▶ _RAW RECORDS_
%%

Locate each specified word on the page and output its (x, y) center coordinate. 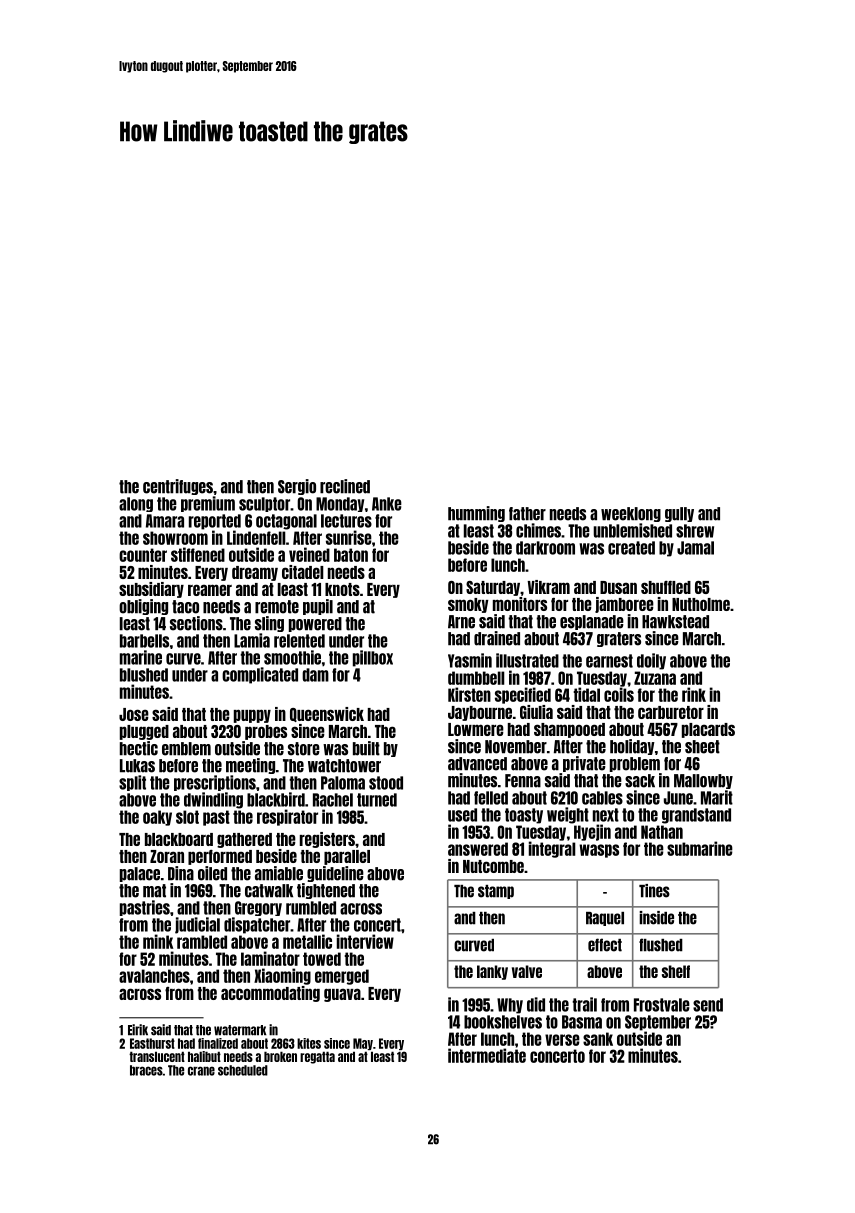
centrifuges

%%
%%

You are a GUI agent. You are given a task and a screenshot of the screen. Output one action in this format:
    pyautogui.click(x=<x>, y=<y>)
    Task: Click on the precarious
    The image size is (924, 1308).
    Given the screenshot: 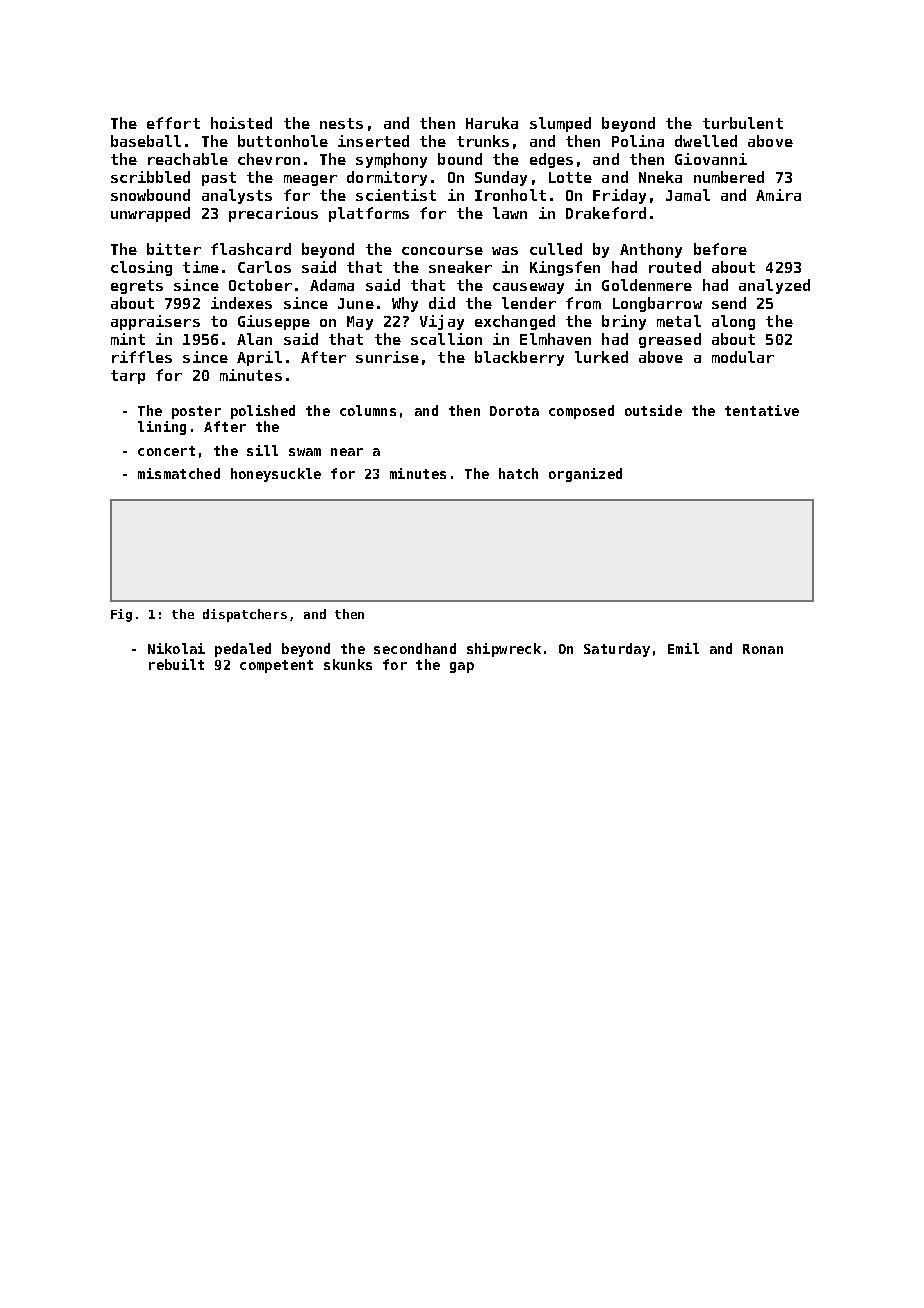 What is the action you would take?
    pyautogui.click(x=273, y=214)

%%

▶ _OBJECTIVE_
Format the stretch of entries from the line containing "Locate each specified" through the line containing "centrifuges" as a JSON list of strings, one string per line, skipping blank lines and omitting the pictures.

▶ _SOLUTION TO THIS PROBLEM_
[
  "Locate each specified word on the page and output its (x, y) center coordinate. ",
  "centrifuges"
]